Output only the lines of the entries that follow, starting at the one with "black round brick H1:I2" and running down to the one with "none -> lime plate D8:D10 level 1", both included and unchanged.

(Beginning of Listed entries)

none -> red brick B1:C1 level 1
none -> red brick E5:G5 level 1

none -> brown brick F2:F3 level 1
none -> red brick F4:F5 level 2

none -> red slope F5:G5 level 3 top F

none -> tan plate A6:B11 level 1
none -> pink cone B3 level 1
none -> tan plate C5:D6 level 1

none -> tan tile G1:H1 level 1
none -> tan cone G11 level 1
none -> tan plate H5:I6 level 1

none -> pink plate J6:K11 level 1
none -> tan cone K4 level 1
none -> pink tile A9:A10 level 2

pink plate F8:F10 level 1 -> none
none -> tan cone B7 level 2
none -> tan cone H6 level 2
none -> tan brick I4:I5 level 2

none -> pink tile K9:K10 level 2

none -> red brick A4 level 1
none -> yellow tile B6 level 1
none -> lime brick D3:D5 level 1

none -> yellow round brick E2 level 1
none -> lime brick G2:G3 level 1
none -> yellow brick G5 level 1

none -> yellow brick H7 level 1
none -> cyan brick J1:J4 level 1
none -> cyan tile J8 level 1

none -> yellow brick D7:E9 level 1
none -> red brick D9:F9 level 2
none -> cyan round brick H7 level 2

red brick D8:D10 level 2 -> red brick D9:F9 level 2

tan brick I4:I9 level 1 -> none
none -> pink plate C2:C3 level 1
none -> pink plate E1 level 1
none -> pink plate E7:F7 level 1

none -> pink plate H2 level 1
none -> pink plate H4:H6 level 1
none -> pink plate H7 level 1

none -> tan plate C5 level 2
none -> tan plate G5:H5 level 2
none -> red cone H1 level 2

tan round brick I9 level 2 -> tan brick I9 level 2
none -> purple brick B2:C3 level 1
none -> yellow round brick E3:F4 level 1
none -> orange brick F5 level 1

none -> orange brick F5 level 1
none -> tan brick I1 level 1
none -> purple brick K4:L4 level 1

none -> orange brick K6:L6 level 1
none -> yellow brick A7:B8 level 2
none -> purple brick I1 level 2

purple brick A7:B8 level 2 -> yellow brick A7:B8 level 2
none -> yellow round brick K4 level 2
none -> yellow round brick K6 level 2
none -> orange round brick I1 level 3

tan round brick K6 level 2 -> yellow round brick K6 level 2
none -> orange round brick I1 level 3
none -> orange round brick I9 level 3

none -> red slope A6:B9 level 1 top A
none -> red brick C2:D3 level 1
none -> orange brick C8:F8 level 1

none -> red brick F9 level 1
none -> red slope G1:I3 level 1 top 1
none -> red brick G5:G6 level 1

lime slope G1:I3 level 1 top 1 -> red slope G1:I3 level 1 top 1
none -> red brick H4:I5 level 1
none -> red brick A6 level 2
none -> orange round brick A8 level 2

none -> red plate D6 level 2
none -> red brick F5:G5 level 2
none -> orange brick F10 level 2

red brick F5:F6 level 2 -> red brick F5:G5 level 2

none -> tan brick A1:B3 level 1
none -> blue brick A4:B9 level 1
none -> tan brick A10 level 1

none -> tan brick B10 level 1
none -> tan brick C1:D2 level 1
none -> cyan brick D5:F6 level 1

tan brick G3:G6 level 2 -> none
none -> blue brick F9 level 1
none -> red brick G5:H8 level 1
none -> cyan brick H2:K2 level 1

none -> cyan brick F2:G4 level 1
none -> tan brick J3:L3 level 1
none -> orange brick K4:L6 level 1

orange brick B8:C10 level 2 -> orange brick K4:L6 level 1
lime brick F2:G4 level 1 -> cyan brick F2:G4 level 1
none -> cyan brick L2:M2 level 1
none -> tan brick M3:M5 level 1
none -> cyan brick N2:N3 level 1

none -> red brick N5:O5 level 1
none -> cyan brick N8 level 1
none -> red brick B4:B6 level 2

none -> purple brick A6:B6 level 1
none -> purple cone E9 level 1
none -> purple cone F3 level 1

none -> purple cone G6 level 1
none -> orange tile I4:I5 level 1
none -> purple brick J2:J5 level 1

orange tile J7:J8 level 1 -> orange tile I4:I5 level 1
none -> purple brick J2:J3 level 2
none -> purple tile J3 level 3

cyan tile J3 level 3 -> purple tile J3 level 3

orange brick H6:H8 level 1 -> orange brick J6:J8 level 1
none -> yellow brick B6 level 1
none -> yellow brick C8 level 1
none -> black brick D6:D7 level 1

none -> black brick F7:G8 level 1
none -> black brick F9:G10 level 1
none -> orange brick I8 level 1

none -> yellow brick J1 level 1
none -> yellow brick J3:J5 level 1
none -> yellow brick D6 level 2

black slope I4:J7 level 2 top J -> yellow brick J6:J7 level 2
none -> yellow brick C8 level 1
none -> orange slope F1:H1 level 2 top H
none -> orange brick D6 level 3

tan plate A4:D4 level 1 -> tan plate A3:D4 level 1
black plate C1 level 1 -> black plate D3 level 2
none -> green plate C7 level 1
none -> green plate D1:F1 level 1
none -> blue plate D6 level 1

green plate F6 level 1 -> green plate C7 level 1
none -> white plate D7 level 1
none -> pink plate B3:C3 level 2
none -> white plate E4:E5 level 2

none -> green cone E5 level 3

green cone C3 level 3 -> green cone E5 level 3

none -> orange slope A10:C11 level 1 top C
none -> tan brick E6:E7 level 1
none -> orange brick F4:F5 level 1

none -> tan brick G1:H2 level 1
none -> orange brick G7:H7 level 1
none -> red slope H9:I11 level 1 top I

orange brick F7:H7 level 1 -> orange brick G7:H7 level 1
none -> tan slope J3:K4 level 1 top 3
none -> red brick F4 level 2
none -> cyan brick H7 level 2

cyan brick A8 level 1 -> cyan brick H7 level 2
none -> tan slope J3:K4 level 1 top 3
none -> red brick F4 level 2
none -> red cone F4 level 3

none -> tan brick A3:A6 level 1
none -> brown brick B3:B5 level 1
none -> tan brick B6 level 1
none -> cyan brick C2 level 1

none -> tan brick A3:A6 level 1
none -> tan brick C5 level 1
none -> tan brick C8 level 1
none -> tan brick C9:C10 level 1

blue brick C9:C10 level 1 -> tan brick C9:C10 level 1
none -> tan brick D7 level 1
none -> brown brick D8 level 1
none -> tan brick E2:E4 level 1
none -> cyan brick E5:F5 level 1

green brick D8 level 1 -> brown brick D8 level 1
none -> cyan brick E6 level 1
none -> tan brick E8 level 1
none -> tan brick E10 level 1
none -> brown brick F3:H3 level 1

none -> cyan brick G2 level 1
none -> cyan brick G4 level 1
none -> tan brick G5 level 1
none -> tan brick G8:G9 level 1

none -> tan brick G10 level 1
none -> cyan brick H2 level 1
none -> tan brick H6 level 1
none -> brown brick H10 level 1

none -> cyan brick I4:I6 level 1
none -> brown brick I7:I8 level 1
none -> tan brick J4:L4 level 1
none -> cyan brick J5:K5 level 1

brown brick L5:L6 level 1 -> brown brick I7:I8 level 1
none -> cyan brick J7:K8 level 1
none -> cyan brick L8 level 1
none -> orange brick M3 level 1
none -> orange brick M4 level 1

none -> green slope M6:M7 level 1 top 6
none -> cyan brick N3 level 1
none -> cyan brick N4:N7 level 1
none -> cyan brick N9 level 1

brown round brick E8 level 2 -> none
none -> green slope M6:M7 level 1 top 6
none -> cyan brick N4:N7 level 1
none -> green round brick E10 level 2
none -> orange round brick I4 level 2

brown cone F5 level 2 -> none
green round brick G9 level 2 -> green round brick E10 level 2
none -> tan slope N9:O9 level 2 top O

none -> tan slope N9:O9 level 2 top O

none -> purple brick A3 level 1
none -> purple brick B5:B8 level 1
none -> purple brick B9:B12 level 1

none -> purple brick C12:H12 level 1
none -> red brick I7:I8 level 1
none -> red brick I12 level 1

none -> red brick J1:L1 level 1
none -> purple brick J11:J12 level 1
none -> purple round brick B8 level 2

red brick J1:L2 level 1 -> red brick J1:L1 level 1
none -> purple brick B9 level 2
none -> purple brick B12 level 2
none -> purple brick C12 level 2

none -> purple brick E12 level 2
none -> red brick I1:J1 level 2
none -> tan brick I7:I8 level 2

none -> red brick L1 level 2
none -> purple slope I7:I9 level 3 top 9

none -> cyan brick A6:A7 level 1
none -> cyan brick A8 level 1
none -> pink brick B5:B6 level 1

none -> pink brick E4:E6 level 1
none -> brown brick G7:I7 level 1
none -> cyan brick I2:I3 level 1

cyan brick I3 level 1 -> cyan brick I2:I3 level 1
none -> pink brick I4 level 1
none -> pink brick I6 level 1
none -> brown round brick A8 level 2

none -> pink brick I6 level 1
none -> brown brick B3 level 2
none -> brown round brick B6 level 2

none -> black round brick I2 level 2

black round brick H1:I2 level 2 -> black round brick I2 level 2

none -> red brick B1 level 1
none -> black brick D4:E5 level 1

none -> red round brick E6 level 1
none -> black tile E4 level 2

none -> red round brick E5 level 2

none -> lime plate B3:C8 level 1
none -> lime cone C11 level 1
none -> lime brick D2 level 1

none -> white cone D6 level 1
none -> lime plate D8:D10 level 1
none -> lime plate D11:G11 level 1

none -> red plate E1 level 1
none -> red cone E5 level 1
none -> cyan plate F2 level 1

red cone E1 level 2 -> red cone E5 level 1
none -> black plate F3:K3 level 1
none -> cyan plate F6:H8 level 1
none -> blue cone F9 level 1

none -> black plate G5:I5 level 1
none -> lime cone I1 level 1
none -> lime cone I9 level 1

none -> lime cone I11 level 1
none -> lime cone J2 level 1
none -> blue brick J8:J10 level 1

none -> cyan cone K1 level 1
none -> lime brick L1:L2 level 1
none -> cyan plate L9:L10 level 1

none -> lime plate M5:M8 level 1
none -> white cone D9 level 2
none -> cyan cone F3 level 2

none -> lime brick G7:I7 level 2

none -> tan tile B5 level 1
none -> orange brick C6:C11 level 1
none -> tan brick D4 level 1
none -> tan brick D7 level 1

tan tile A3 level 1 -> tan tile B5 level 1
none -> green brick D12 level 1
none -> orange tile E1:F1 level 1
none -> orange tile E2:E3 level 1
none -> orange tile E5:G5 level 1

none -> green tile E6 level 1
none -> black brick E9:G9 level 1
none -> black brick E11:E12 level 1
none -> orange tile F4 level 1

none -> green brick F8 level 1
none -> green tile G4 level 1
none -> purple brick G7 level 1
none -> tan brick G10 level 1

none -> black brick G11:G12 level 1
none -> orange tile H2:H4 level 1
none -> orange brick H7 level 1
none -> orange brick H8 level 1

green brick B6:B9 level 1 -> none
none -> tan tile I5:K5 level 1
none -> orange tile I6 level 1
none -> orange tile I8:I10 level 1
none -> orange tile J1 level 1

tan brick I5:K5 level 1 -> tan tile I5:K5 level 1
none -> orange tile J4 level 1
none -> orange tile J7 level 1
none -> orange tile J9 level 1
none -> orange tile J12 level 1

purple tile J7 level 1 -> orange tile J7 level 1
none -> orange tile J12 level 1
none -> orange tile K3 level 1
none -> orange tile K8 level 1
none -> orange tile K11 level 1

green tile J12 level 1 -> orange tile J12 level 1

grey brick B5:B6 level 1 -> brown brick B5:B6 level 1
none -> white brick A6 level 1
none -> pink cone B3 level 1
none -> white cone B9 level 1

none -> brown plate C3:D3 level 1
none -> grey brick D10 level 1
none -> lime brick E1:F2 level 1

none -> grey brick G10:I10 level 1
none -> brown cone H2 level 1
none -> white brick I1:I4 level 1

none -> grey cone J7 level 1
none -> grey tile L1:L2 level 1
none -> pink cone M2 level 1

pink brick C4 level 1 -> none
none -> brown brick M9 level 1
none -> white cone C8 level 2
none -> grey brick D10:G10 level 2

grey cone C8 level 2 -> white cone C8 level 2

(End of Listed entries)

▶ Problem solution:
black round brick H1:I2 level 2 -> black round brick I2 level 2

none -> red brick B1 level 1
none -> black brick D4:E5 level 1

none -> red round brick E6 level 1
none -> black tile E4 level 2

none -> red round brick E5 level 2

none -> lime plate B3:C8 level 1
none -> lime cone C11 level 1
none -> lime brick D2 level 1

none -> white cone D6 level 1
none -> lime plate D8:D10 level 1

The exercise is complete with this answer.